◆ Aim of the exercise: Your answer must consist of the lines running from the one that holds "red carton: 2 -> 3" to the end of the data, copied exactly.

+++

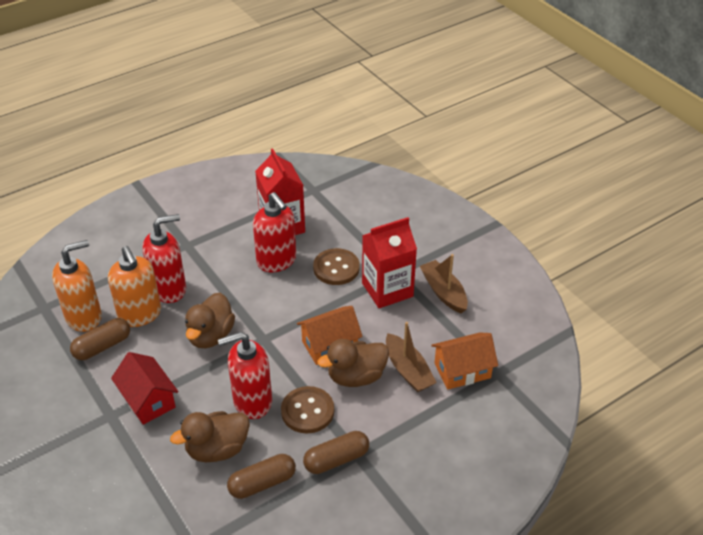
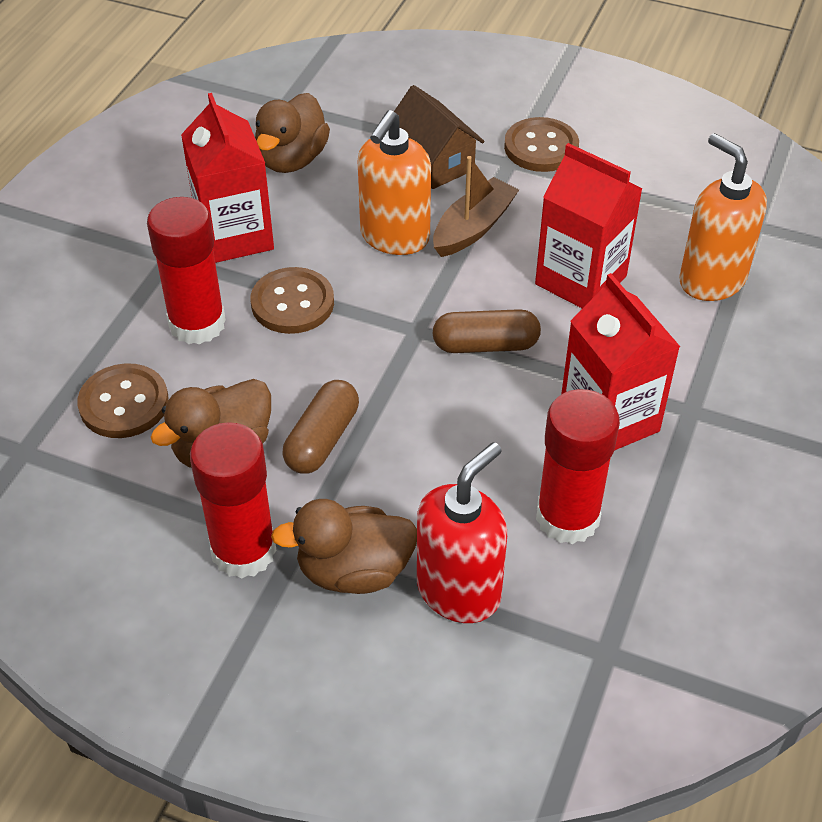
brown boat: 2 -> 1
brown button: 2 -> 3
brown capsule: 3 -> 2
brown house: 0 -> 1
orange house: 2 -> 0
red carton: 2 -> 3
red glue stick: 0 -> 3
red house: 1 -> 0
red soap dispenser: 3 -> 1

+++

◆ Solution to the exercise:
red carton: 2 -> 3
red glue stick: 0 -> 3
red house: 1 -> 0
red soap dispenser: 3 -> 1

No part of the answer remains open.